PROBLEM DESCRIPTION ->
Copy the data exactly from the line that contains "Q3: PNP (B N014, C" through the line that contains "R3: 47k (GND, VB) -> 47k (GND, LINE)", keeping both end lines and leaving out everything else.

☆ ☆ ☆ ☆

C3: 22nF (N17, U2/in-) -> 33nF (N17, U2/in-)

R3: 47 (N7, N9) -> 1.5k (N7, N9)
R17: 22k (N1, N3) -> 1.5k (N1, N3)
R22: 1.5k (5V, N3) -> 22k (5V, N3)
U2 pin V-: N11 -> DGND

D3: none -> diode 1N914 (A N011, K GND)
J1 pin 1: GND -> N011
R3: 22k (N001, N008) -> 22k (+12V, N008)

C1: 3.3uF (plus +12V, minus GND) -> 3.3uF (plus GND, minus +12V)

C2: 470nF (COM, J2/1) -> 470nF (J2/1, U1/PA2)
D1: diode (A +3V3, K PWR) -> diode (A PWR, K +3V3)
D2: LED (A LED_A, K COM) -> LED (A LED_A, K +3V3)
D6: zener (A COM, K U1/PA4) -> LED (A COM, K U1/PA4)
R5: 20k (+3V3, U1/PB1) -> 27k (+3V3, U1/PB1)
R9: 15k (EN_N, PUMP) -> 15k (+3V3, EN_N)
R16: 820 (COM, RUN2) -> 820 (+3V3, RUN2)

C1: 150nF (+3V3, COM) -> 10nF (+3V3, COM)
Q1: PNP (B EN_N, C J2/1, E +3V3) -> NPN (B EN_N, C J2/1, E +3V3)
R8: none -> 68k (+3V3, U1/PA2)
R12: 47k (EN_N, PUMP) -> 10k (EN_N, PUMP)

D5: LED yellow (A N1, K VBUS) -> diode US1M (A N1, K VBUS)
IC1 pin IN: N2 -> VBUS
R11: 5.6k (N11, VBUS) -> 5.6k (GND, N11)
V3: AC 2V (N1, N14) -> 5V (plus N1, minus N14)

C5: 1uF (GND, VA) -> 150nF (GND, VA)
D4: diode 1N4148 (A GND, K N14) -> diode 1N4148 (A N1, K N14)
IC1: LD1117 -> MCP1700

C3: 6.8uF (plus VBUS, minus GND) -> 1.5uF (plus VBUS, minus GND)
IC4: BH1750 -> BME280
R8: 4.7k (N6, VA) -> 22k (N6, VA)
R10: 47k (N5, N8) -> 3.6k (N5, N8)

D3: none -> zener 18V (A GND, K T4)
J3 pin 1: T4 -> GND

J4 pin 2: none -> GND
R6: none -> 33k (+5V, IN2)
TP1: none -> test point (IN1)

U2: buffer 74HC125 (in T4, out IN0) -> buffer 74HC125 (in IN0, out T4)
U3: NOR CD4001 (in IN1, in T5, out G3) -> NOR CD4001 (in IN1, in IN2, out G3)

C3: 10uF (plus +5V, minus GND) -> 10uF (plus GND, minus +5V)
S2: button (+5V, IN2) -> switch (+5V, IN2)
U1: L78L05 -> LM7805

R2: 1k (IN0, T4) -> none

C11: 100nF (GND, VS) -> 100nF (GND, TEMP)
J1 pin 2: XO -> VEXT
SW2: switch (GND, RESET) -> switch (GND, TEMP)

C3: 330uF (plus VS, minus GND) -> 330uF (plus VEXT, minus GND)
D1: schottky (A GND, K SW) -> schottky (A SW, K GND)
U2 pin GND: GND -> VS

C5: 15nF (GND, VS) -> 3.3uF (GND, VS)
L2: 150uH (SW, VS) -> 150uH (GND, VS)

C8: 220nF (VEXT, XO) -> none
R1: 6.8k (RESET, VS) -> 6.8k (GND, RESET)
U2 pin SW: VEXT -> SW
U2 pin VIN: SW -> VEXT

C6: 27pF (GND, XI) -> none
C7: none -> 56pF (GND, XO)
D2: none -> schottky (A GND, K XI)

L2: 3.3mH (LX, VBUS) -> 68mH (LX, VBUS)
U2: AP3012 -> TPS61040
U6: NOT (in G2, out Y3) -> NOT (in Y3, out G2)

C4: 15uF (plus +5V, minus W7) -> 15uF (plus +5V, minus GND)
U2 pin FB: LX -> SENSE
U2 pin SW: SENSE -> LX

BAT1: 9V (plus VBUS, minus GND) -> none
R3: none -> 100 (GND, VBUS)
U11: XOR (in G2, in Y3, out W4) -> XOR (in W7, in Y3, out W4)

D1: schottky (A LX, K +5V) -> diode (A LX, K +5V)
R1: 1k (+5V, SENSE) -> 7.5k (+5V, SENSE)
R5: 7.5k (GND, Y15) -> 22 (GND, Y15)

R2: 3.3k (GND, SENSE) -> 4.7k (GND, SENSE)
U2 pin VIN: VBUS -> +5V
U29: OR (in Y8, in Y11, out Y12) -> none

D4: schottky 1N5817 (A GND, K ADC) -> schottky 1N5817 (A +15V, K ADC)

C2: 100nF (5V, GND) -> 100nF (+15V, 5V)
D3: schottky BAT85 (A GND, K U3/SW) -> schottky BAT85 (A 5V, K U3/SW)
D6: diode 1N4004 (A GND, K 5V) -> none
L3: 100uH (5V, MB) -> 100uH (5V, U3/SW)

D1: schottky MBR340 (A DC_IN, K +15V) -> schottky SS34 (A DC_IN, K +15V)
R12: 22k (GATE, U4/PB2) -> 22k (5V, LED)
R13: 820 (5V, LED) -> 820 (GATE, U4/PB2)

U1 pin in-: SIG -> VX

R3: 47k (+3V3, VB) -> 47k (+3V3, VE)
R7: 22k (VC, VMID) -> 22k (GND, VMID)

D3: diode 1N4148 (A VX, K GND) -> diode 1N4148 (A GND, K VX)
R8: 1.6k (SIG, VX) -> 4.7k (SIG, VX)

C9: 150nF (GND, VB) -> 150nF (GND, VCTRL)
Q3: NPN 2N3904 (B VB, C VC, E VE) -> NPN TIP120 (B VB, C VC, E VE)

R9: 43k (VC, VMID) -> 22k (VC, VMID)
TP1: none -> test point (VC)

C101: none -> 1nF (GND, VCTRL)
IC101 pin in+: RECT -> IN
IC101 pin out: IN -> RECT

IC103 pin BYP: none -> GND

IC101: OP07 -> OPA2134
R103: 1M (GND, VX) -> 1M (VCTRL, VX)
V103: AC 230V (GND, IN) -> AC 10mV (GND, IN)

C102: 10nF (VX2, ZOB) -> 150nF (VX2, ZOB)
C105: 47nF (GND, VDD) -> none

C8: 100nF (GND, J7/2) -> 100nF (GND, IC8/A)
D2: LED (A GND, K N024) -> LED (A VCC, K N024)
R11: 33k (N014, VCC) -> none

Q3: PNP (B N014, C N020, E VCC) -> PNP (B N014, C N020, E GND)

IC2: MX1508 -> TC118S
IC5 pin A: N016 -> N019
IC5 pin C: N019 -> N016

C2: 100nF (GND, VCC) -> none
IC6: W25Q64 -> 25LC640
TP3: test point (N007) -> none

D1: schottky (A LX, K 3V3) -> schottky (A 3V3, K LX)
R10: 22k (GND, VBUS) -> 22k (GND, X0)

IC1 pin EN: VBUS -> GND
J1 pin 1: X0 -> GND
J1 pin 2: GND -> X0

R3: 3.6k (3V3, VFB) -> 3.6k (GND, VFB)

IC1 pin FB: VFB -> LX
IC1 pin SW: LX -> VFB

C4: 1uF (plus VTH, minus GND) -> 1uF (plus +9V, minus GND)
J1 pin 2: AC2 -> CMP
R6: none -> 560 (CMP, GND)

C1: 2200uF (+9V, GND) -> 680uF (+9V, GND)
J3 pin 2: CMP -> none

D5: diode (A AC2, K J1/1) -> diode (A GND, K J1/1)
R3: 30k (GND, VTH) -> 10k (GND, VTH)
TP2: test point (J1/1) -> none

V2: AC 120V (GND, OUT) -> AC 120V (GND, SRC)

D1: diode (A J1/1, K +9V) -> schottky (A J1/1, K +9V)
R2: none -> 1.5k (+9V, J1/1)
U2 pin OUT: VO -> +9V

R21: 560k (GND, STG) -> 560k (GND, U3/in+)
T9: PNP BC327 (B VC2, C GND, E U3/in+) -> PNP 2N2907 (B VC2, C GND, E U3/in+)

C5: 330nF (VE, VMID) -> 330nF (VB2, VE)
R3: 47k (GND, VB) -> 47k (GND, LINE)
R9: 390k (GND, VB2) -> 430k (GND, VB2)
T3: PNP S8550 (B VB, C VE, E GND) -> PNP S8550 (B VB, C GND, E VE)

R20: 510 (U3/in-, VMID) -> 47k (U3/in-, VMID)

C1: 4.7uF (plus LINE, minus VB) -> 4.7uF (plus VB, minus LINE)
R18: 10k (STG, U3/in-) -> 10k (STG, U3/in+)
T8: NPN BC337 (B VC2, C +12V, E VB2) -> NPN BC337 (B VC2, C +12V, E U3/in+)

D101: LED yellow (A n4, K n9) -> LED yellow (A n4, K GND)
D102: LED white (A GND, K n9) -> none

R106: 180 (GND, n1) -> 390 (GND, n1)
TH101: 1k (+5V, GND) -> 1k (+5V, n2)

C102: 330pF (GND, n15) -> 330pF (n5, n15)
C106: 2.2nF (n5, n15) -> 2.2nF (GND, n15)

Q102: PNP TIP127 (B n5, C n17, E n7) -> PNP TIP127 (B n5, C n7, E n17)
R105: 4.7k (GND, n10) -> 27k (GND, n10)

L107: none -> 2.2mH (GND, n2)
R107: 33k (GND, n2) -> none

☆ ☆ ☆ ☆

RESULT OF THE EXERCISE ->
Q3: PNP (B N014, C N020, E VCC) -> PNP (B N014, C N020, E GND)

IC2: MX1508 -> TC118S
IC5 pin A: N016 -> N019
IC5 pin C: N019 -> N016

C2: 100nF (GND, VCC) -> none
IC6: W25Q64 -> 25LC640
TP3: test point (N007) -> none

D1: schottky (A LX, K 3V3) -> schottky (A 3V3, K LX)
R10: 22k (GND, VBUS) -> 22k (GND, X0)

IC1 pin EN: VBUS -> GND
J1 pin 1: X0 -> GND
J1 pin 2: GND -> X0

R3: 3.6k (3V3, VFB) -> 3.6k (GND, VFB)

IC1 pin FB: VFB -> LX
IC1 pin SW: LX -> VFB

C4: 1uF (plus VTH, minus GND) -> 1uF (plus +9V, minus GND)
J1 pin 2: AC2 -> CMP
R6: none -> 560 (CMP, GND)

C1: 2200uF (+9V, GND) -> 680uF (+9V, GND)
J3 pin 2: CMP -> none

D5: diode (A AC2, K J1/1) -> diode (A GND, K J1/1)
R3: 30k (GND, VTH) -> 10k (GND, VTH)
TP2: test point (J1/1) -> none

V2: AC 120V (GND, OUT) -> AC 120V (GND, SRC)

D1: diode (A J1/1, K +9V) -> schottky (A J1/1, K +9V)
R2: none -> 1.5k (+9V, J1/1)
U2 pin OUT: VO -> +9V

R21: 560k (GND, STG) -> 560k (GND, U3/in+)
T9: PNP BC327 (B VC2, C GND, E U3/in+) -> PNP 2N2907 (B VC2, C GND, E U3/in+)

C5: 330nF (VE, VMID) -> 330nF (VB2, VE)
R3: 47k (GND, VB) -> 47k (GND, LINE)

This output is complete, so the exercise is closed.